● PROBLEM DETAILS
Search the listing below for the line containing "U3 pin in+: VB2 -> SIG2". From there through the line containing "U4 pin out: SIG2 -> SUM", transcribe every line exactly, both ends included.

● RECORD EXCERPTS

◆ ◆ ◆ ◆ ◆ ◆ ◆

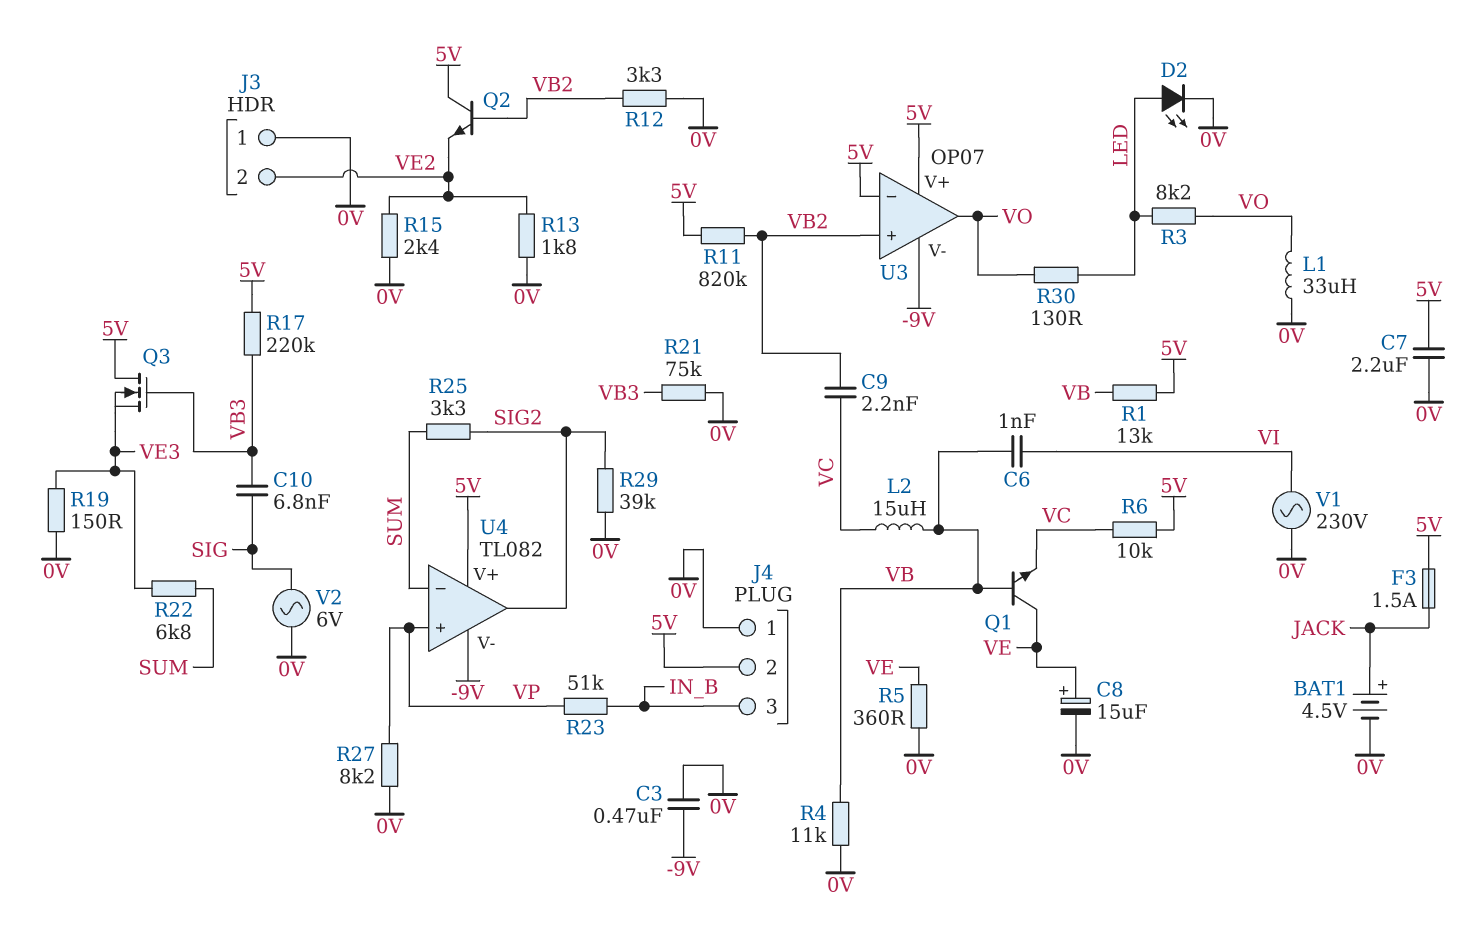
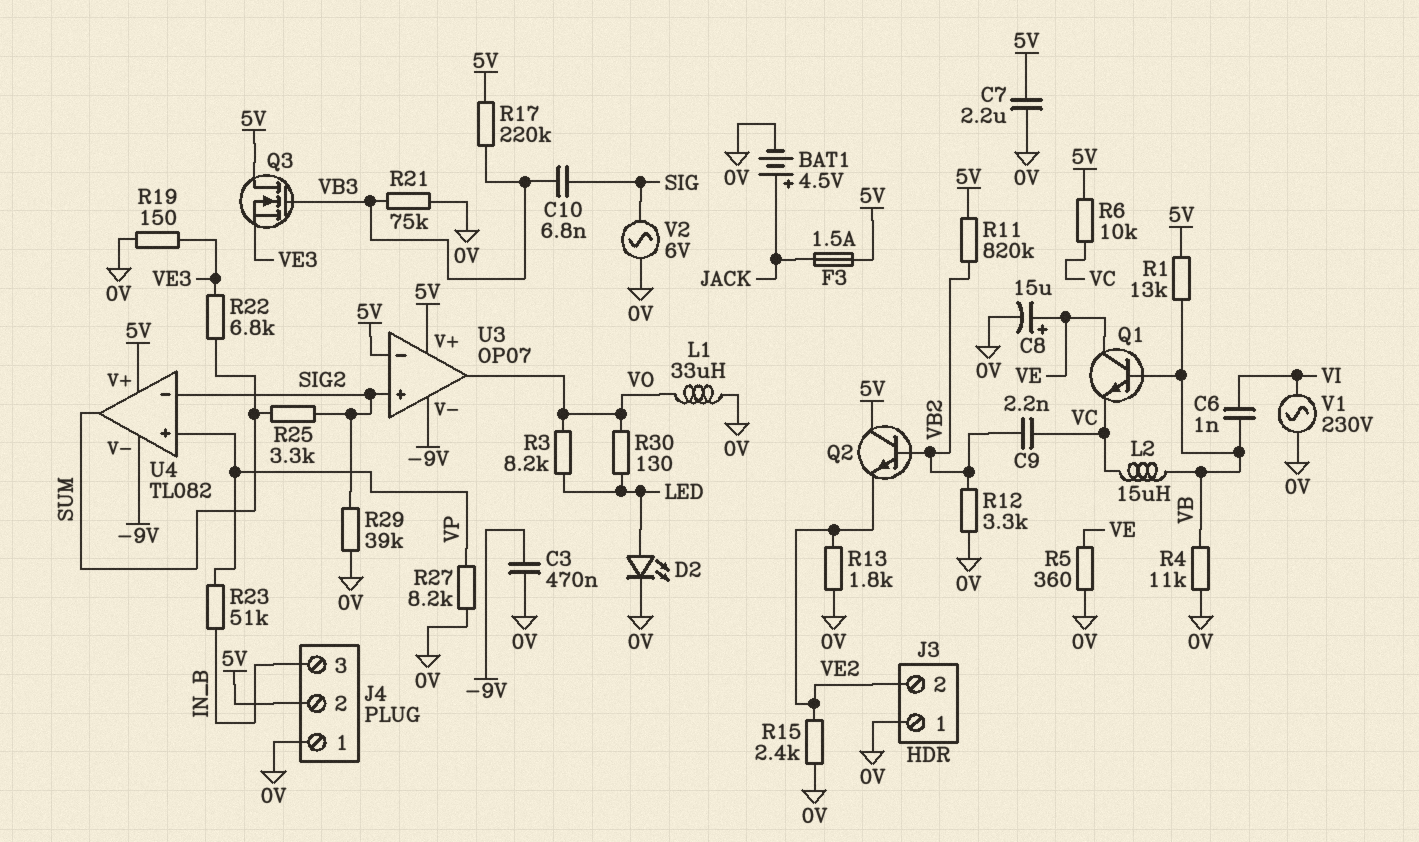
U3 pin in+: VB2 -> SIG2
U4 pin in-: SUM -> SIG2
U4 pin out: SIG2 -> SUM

◆ ◆ ◆ ◆ ◆ ◆ ◆

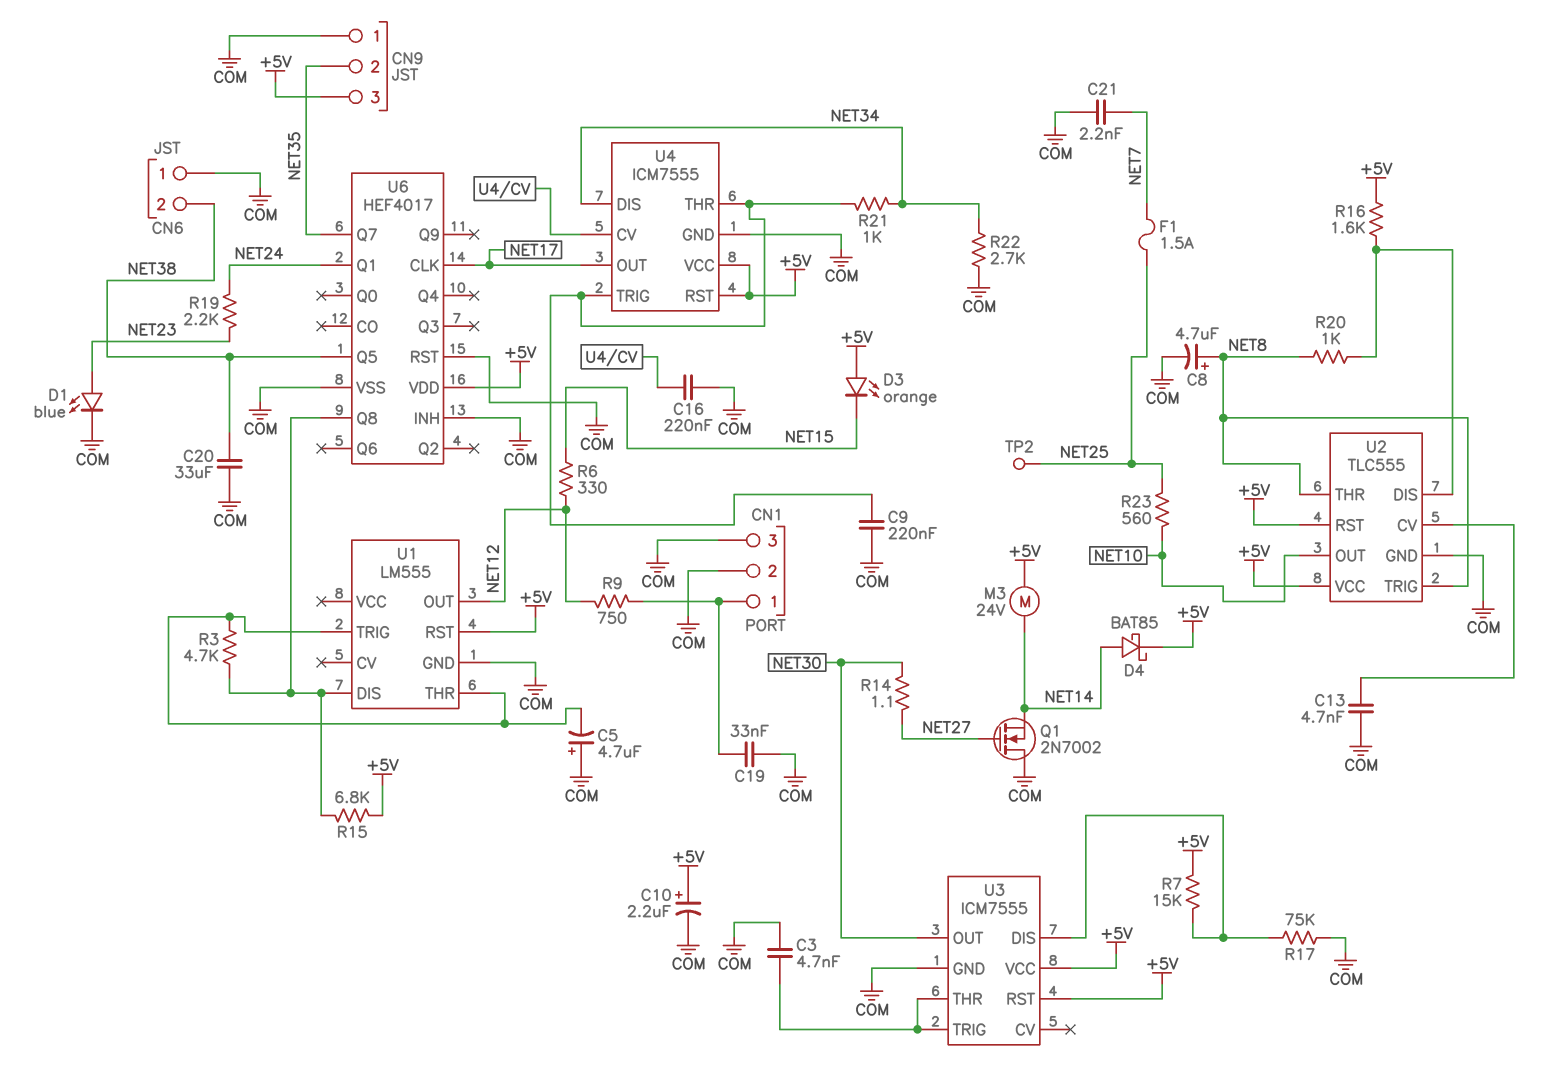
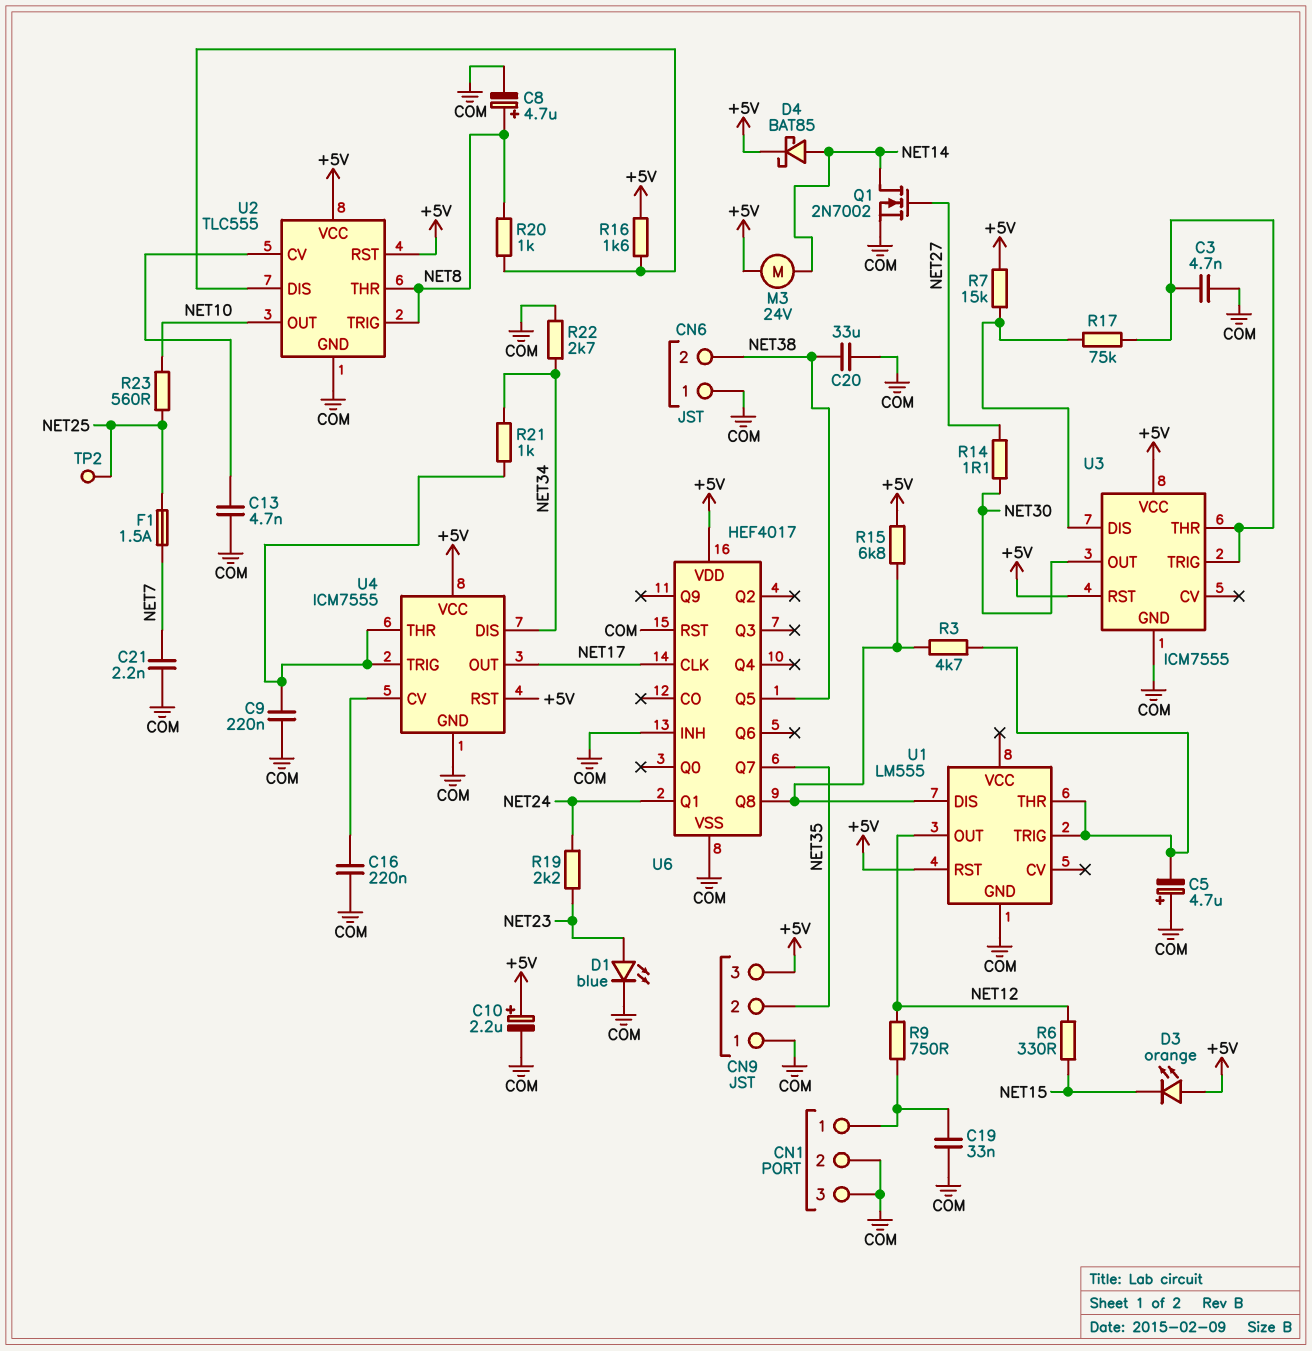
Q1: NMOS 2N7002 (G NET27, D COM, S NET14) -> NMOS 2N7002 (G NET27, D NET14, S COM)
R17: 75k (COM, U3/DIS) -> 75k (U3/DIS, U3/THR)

◆ ◆ ◆ ◆ ◆ ◆ ◆

● RESULT
U3 pin in+: VB2 -> SIG2
U4 pin in-: SUM -> SIG2
U4 pin out: SIG2 -> SUM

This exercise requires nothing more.